▶ Exercise: Reproduce all entries below verbatim. Skip the pictures.

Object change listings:

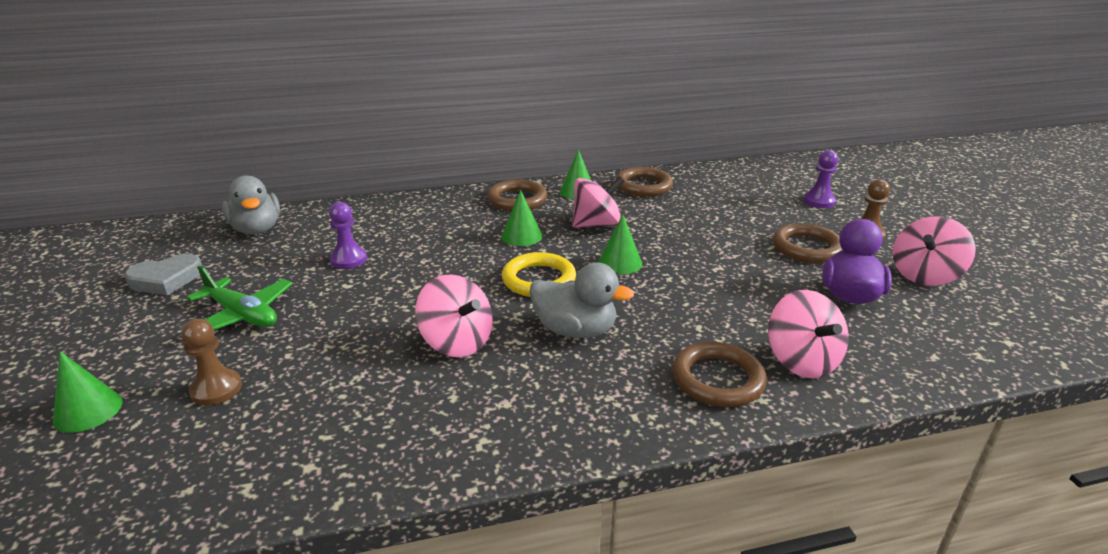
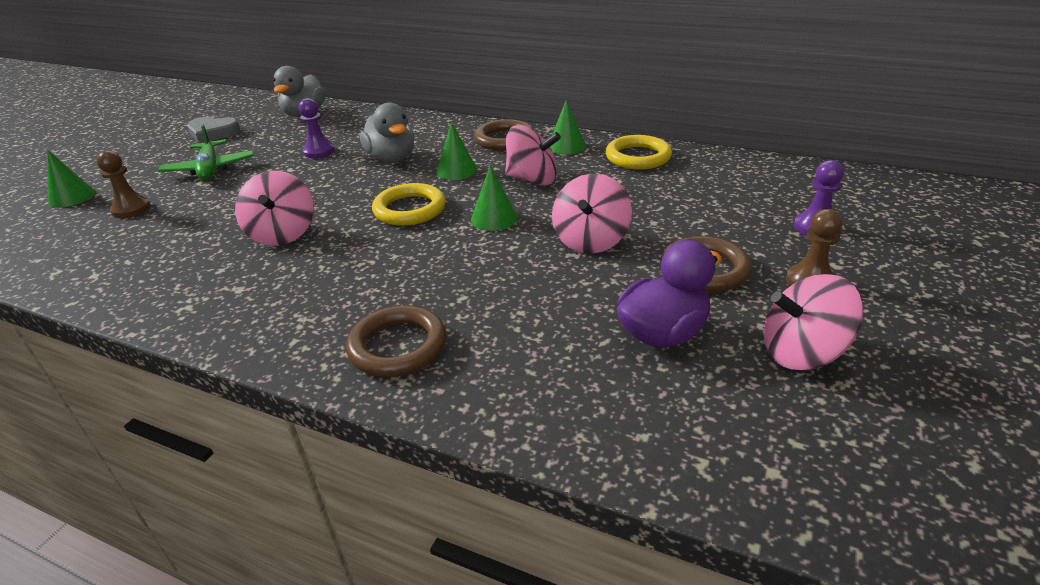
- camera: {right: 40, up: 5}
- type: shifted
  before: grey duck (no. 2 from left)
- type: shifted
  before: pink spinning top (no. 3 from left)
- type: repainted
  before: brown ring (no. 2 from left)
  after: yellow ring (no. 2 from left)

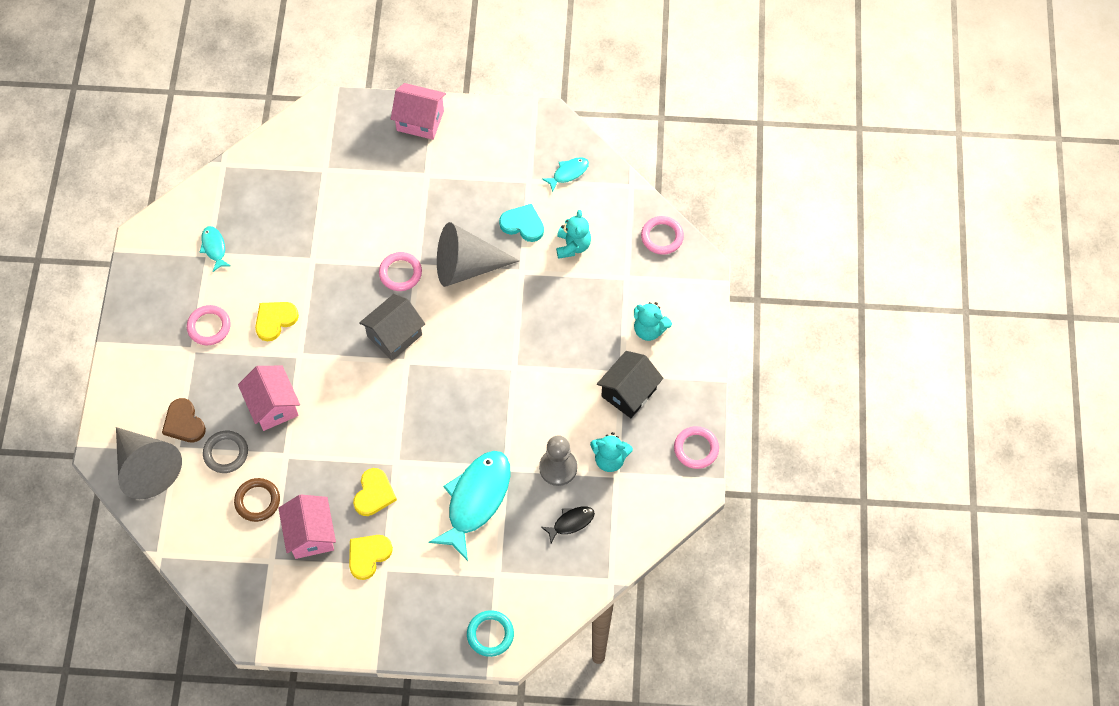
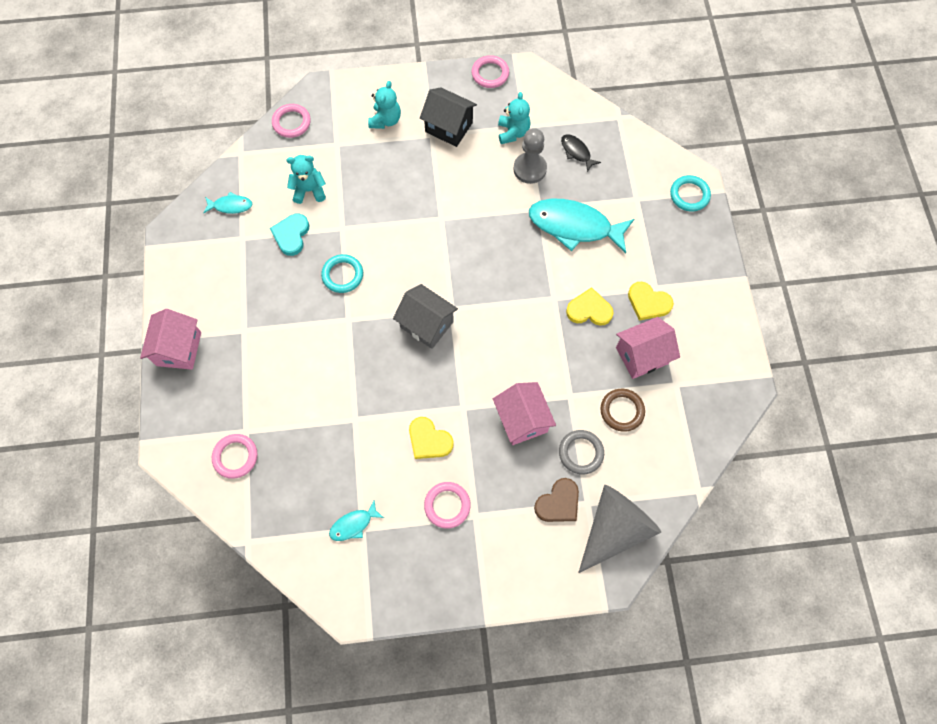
- camera: {right: -100, up: 5}
- type: shifted
  before: pink ring (no. 2 from left in the first image)
  after: pink ring (no. 1 from left)
- type: swapped
  before: grey cone (no. 2 from left)
  after: turquoise ring (no. 1 from left)
- type: rotated
  before: pink house (no. 1 from left in the first image)
  turn: -75
- type: rotated
  before: turquoise fish (no. 3 from left in the first image)
  turn: 135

▶ Problem solution:
- camera: {right: 40, up: 5}
- type: shifted
  before: grey duck (no. 2 from left)
- type: shifted
  before: pink spinning top (no. 3 from left)
- type: repainted
  before: brown ring (no. 2 from left)
  after: yellow ring (no. 2 from left)

- camera: {right: -100, up: 5}
- type: shifted
  before: pink ring (no. 2 from left in the first image)
  after: pink ring (no. 1 from left)
- type: swapped
  before: grey cone (no. 2 from left)
  after: turquoise ring (no. 1 from left)
- type: rotated
  before: pink house (no. 1 from left in the first image)
  turn: -75
- type: rotated
  before: turquoise fish (no. 3 from left in the first image)
  turn: 135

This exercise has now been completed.